Items from a data source –
· · ·

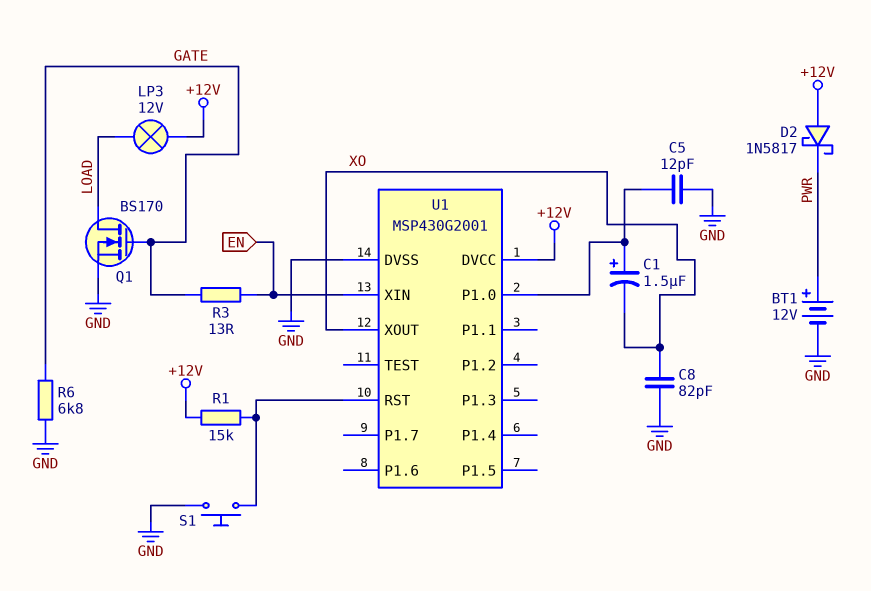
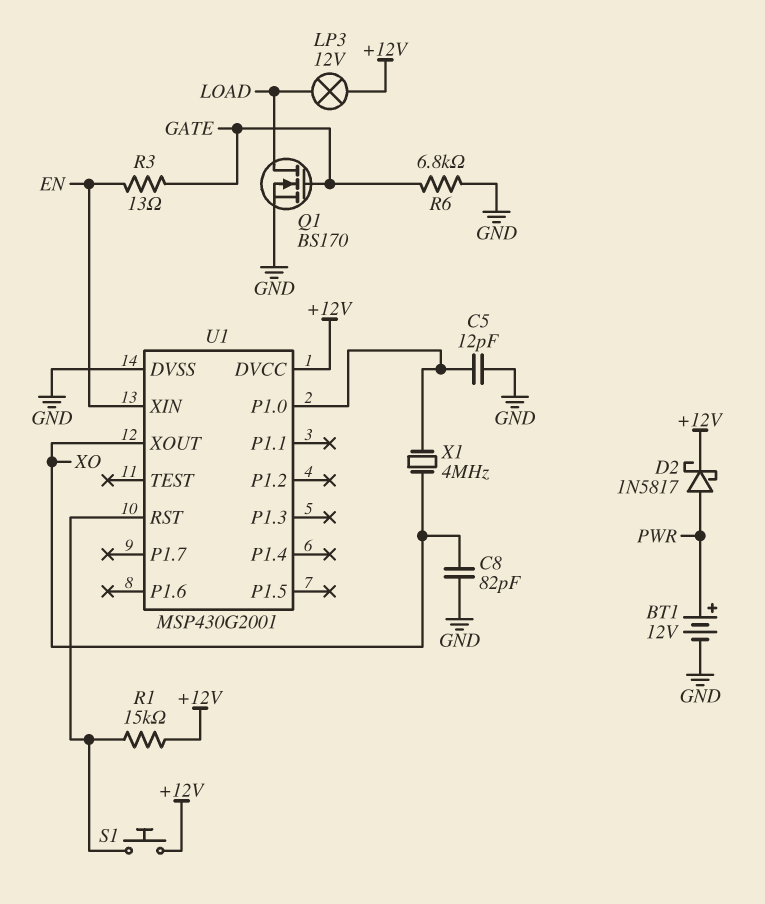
C1: 1.5uF (plus U1/P1.0, minus XO) -> none
D2: schottky 1N5817 (A +12V, K PWR) -> schottky 1N5817 (A PWR, K +12V)
S1: button (GND, U1/RST) -> button (+12V, U1/RST)
X1: none -> 4MHz (U1/P1.0, XO)

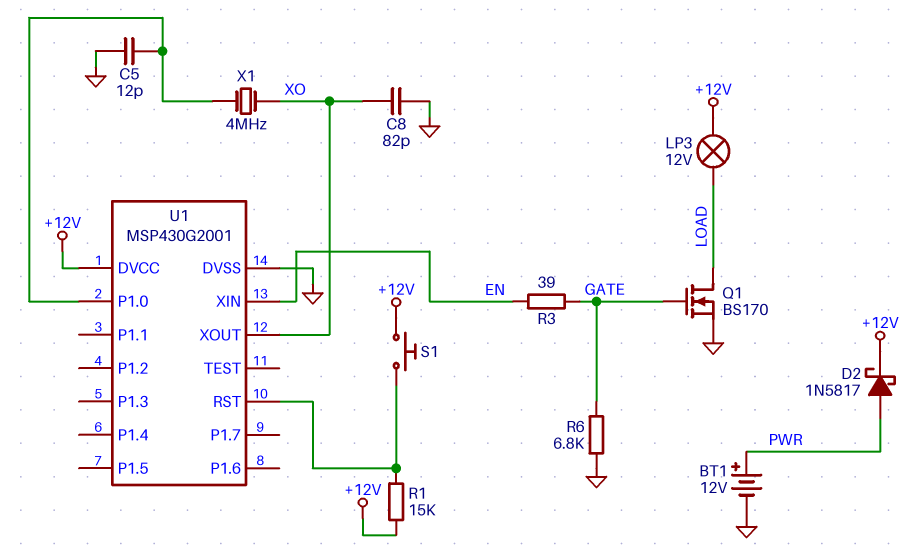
R3: 13 (EN, GATE) -> 39 (EN, GATE)

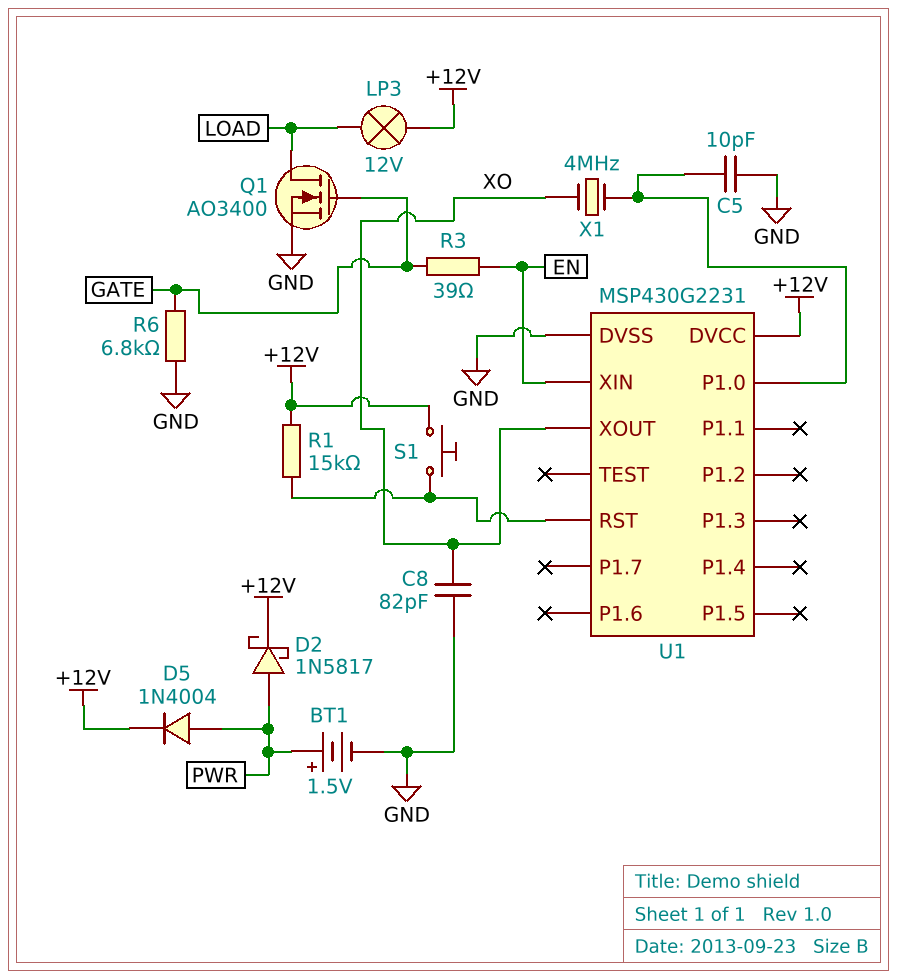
BT1: 12V (plus PWR, minus GND) -> 1.5V (plus PWR, minus GND)
C5: 12pF (GND, U1/P1.0) -> 10pF (GND, U1/P1.0)
D5: none -> diode 1N4004 (A PWR, K +12V)
Q1: NMOS BS170 (G GATE, D LOAD, S GND) -> NMOS AO3400 (G GATE, D LOAD, S GND)
U1: MSP430G2001 -> MSP430G2231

· · ·

ACTION ITEM – Find the line that contains "X1: none -> 4MHz (U1/P1.0, XO)", then write out that line and every line after it through the end of the records, exactly. Leave the pictures out.

SOLUTION FOR THIS PROBLEM –
X1: none -> 4MHz (U1/P1.0, XO)

R3: 13 (EN, GATE) -> 39 (EN, GATE)

BT1: 12V (plus PWR, minus GND) -> 1.5V (plus PWR, minus GND)
C5: 12pF (GND, U1/P1.0) -> 10pF (GND, U1/P1.0)
D5: none -> diode 1N4004 (A PWR, K +12V)
Q1: NMOS BS170 (G GATE, D LOAD, S GND) -> NMOS AO3400 (G GATE, D LOAD, S GND)
U1: MSP430G2001 -> MSP430G2231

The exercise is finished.